**Work required:** Go through the data and copy each line that holds "moved".

**Data extract:**
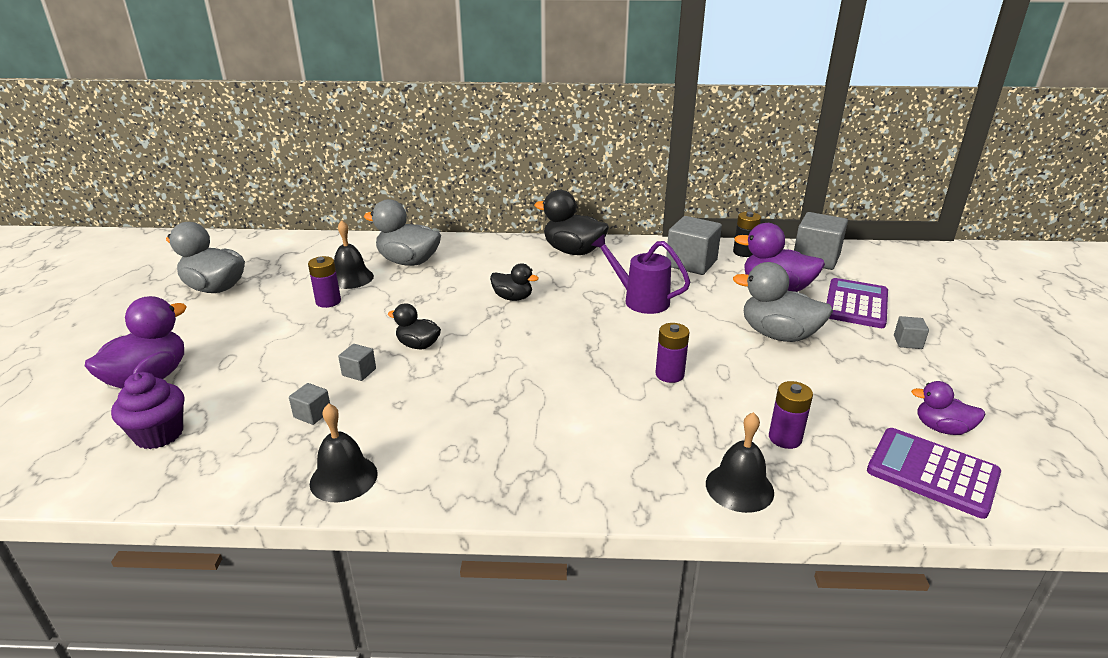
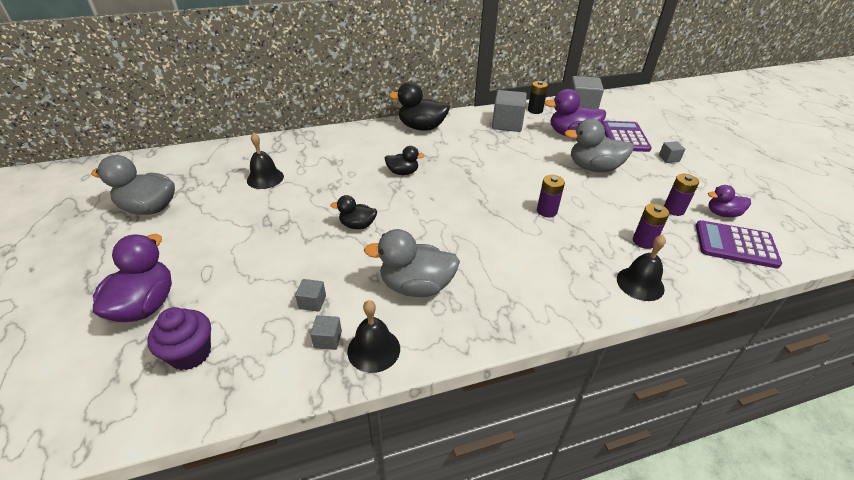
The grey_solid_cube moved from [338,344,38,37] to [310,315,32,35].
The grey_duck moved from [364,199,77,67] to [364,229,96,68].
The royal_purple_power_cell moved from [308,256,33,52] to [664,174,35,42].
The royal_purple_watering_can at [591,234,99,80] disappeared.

**Written answer:**
The grey_solid_cube moved from [338,344,38,37] to [310,315,32,35].
The grey_duck moved from [364,199,77,67] to [364,229,96,68].
The royal_purple_power_cell moved from [308,256,33,52] to [664,174,35,42].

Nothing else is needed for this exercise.